** Begin PROVIDED MATERIAL **

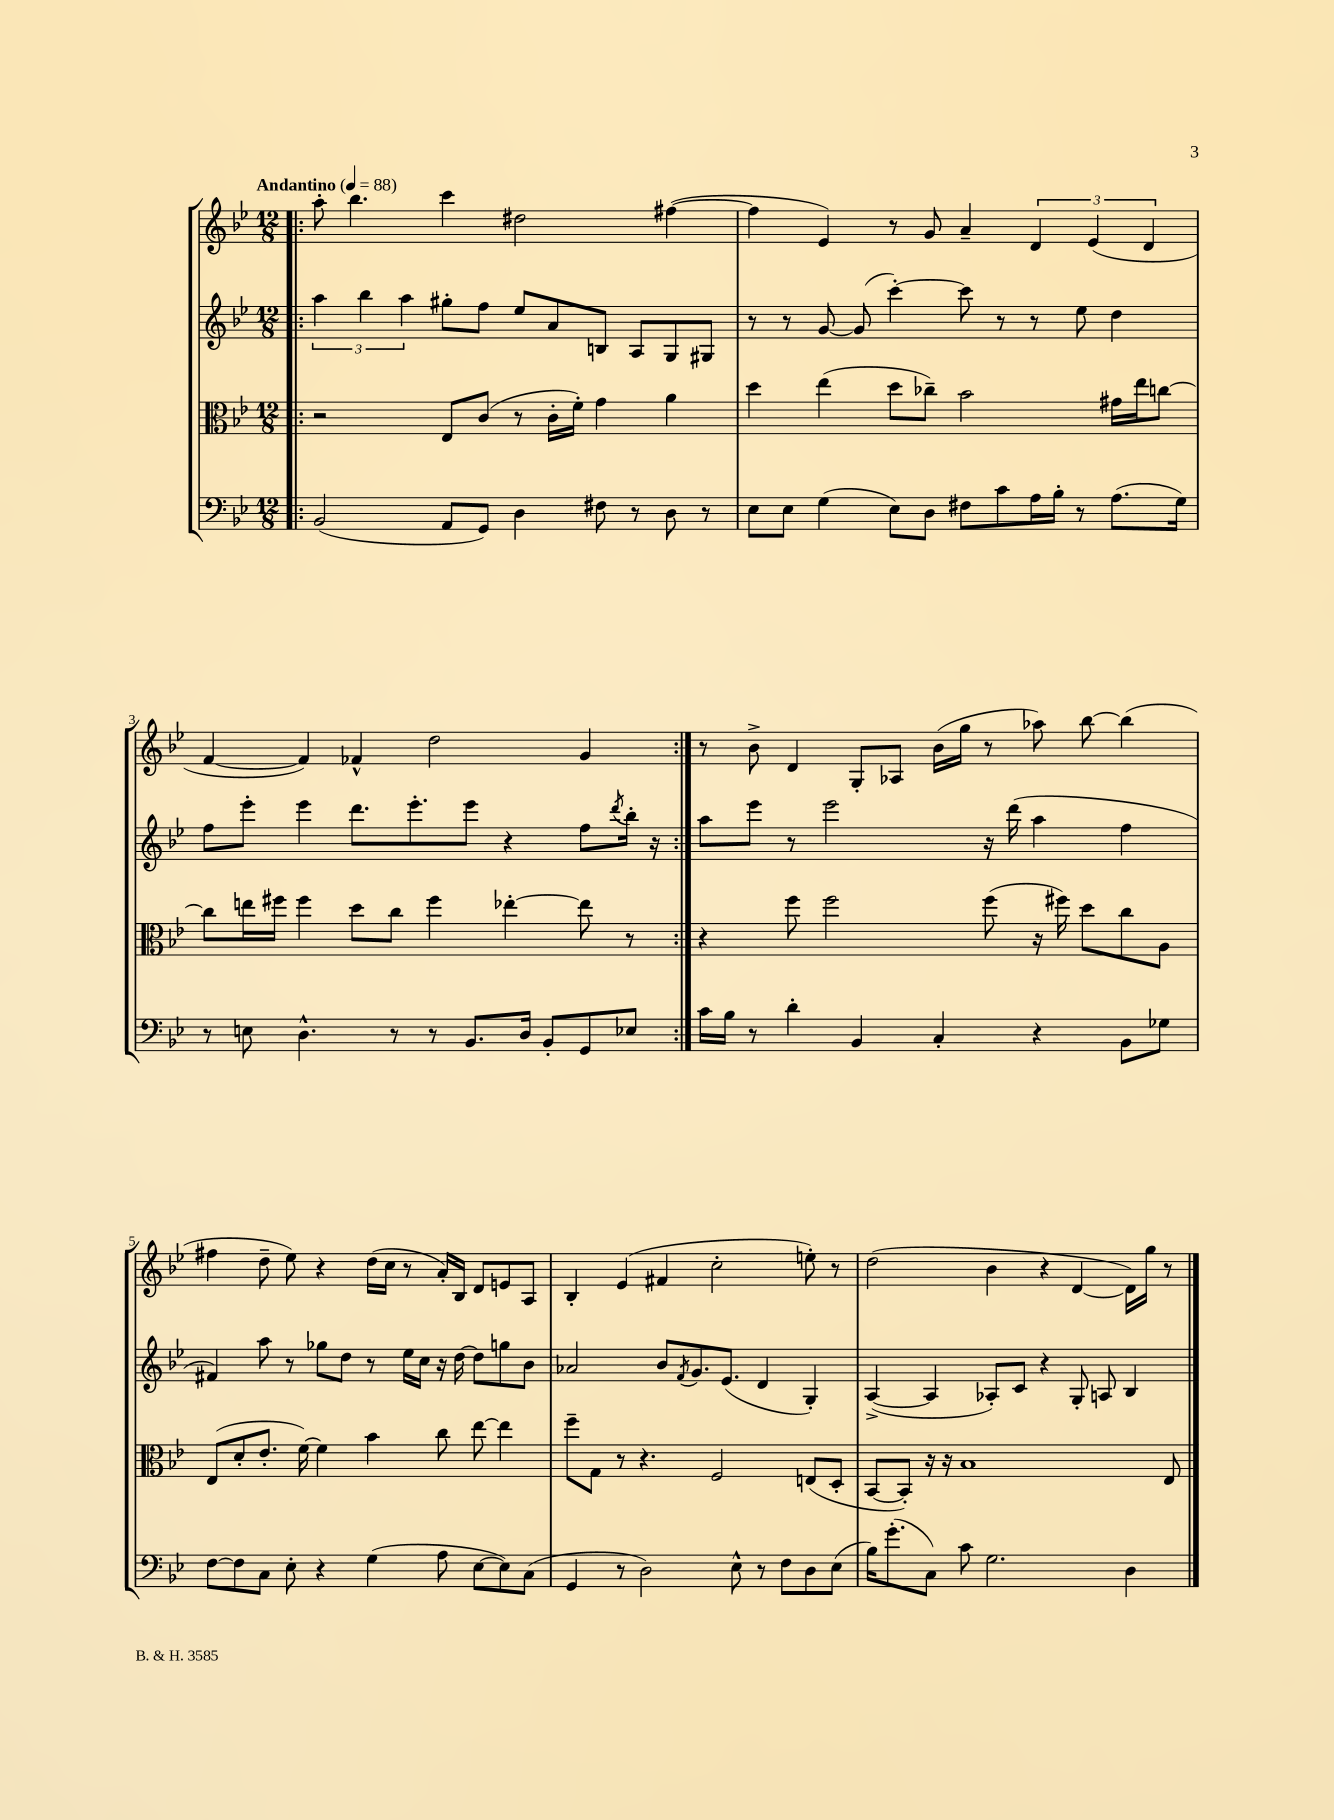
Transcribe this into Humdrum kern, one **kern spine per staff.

**kern	**kern	**kern	**kern
*staff4	*staff3	*staff2	*staff1
*clefF4	*clefC3	*clefG2	*clefG2
*k[b-e-]	*k[b-e-]	*k[b-e-]	*k[b-e-]
*M12/8	*M12/8	*M12/8	*M12/8
*MM88	*MM88	*MM88	*MM88
=!|:	=!|:	=!|:	=!|:
(2BB-	2r	6aa	8aa'
.	.	.	4.bb-
.	.	6bb-	.
.	.	6aa	.
8AA	8E-	8gg#'	4ccc
8GG)	(8c	8ff	.
4D	8r	8ee-	2dd#
.	16c'	8a	.
.	16f')	.	.
8F#	4g	8B	.
8r	.	8A	.
8D	4a	8G	([4ff#
8r	.	8G#	.
=	=	=	=
8E-	4dd	8r	4ff#]
8E-	.	8r	.
(4G	(4ee-	[8g	4e-)
.	.	(8g]	.
8E-)	8dd	[4ccc')	8r
8D	8cc-~)	.	8g
8F#	2b-	8ccc]	4a~
8c	.	8r	.
16A	.	8r	6d
16B-'	.	.	.
8r	.	8ee-	.
.	.	.	(6e-
(8.A	16g#	4dd	.
.	16ee-	.	.
.	.	.	6d
.	[8cc	.	.
16G)	.	.	.
=	=	=	=
8r	8cc]	8ff	[4f
8E	16ee	8eee-'	.
.	16ff#	.	.
4.D^^	4ff#	4eee-	4f])
.	8dd	8.ddd	4f-^^
8r	8cc	.	.
.	.	8.eee-'	.
8r	4ff#	.	2dd
8.BB-	.	8eee-	.
.	[4ee-'	4r	.
16D	.	.	.
8BB-'	.	.	.
8GG	8ee-]	8ff	4g
.	.	8qddd	.
8E-	8r	16bb-'	.
.	.	16r	.
=:|!	=:|!	=:|!	=:|!
16c	4r	8aa	8r
16B-	.	.	.
8r	.	8eee-	8b-^
4d'	8ff	8r	4d
.	2ff	2eee-	.
4BB-	.	.	8G'
.	.	.	8A-
4C'	.	.	(16b-
.	.	.	16gg
.	(8ff	16r	8r
.	.	(16ddd	.
4r	16r	4aa	8aa-)
.	16ff#)	.	.
.	8dd	.	[8bb-
8BB-	8cc	4ff	(4bb-]
8G-	8A	.	.
=	=	=	=
[8F	(8E-	4f#)	4ff#
8F]	8d'	.	.
8C	8.e-'	8aa	8dd~
8E-'	.	8r	8ee-)
.	[16f)	.	.
4r	4f]	8gg-	4r
.	.	8dd	.
(4G	4b-	8r	(16dd
.	.	.	16cc
.	.	16ee-	8r
.	.	16cc	.
8A	8cc	16r	16a')
.	.	[16dd	16B-
[8E-	[8ee-	8dd]	8d
8E-])	4ee-]	8gg	8e
(8C	.	8b-	8A
=	=	=	=
4GG	8ff~	2a-	4B-'
.	8G	.	.
8r	8r	.	(4e-
2D)	4.r	.	.
.	.	8b-	4f#
.	.	8qf	.
.	.	8.g	.
.	2F	.	2cc'
.	.	(8.e-	.
8E-^^	.	.	.
8r	.	4d	.
8F	.	.	.
8D	(8E	4G')	8ee')
(8E-	8D'	.	8r
=	=	=	=
16B-)	[8BB-	([4A^	(2dd
(8.g'	.	.	.
.	8BB-'])	.	.
8C)	16r	4A]	.
.	16r	.	.
8c	1B-	.	.
2.G	.	8A-')	4b-
.	.	8c	.
.	.	4r	4r
.	.	8G'	[4d
.	.	8A	.
4D	.	4B-	16d])
.	.	.	16gg
.	8E-	.	8r
==	==	==	==
*-	*-	*-	*-
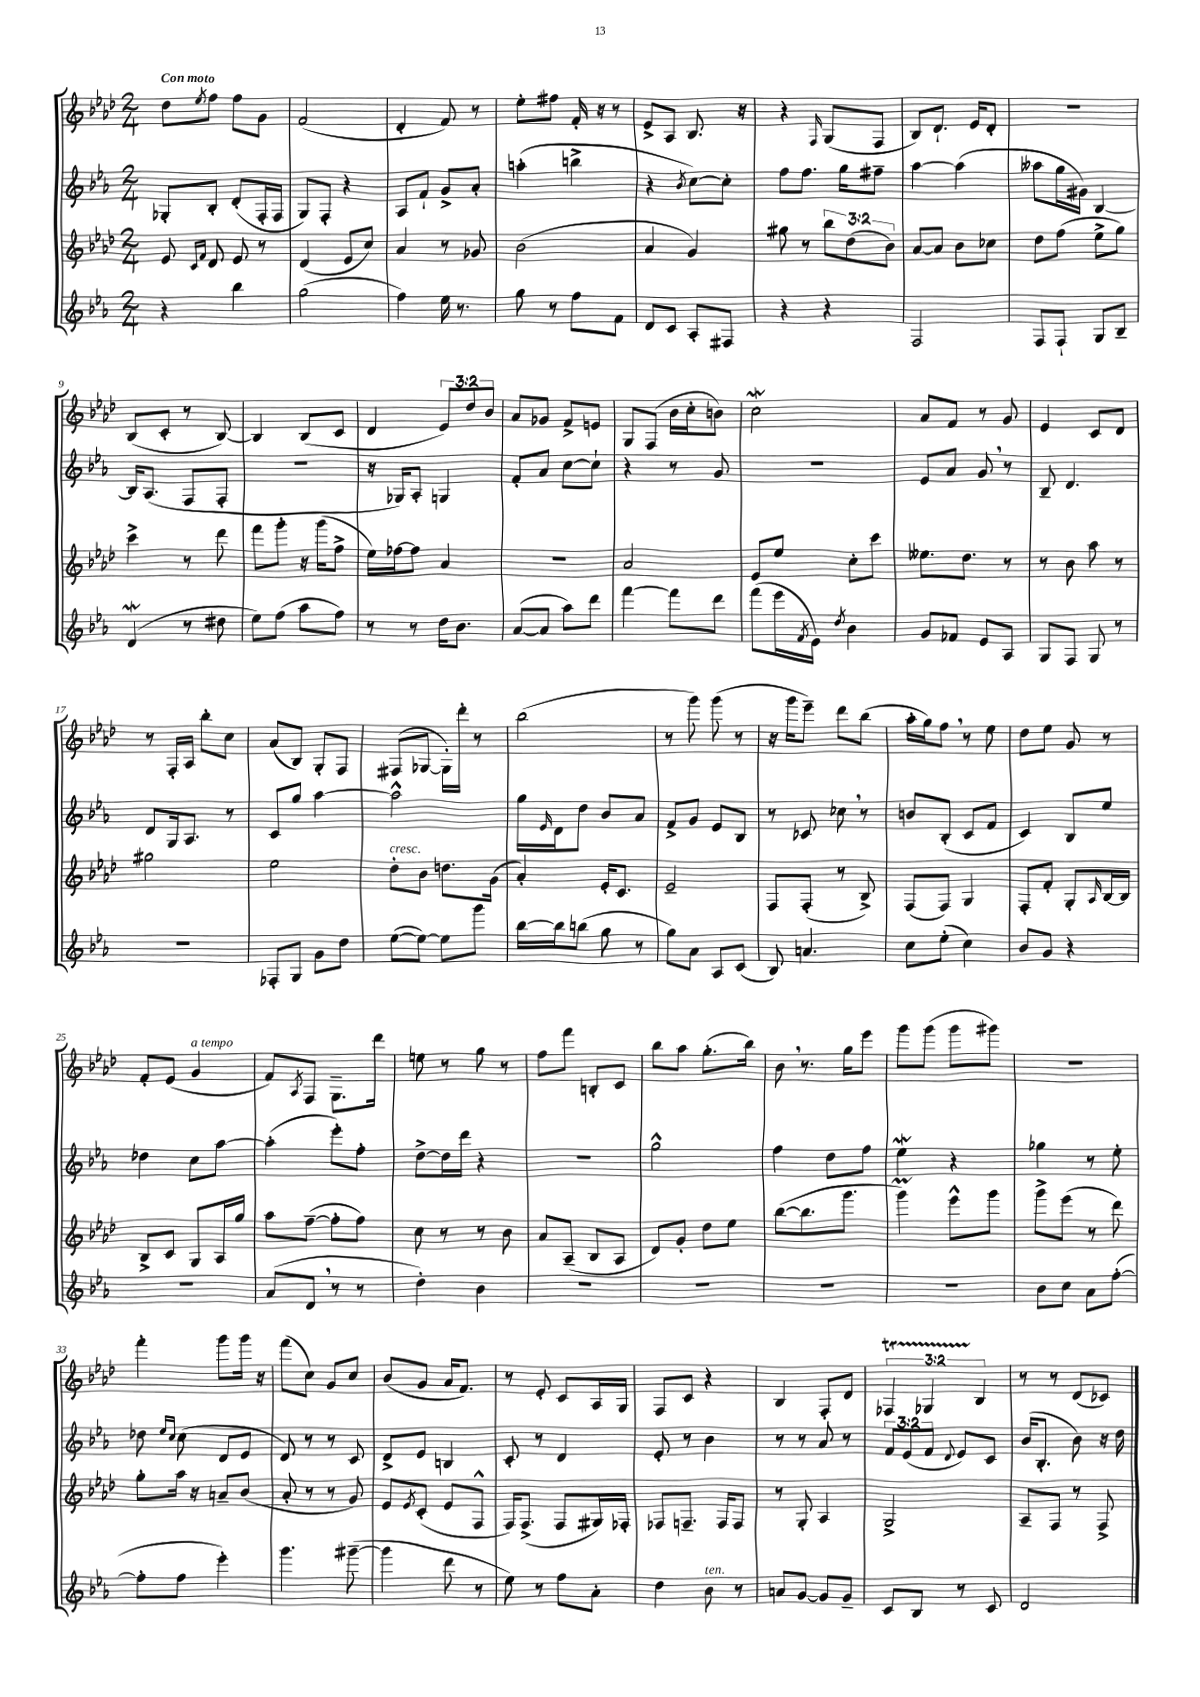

** End PROVIDED MATERIAL **

## [WHAT IS EXPECTED]
List every line in the rows above that contains the string "kern", matching its case exactly.

## [COMPLETE RESPONSE]
Transcribe this into Humdrum kern, one **kern spine per staff.
**kern	**kern	**kern	**kern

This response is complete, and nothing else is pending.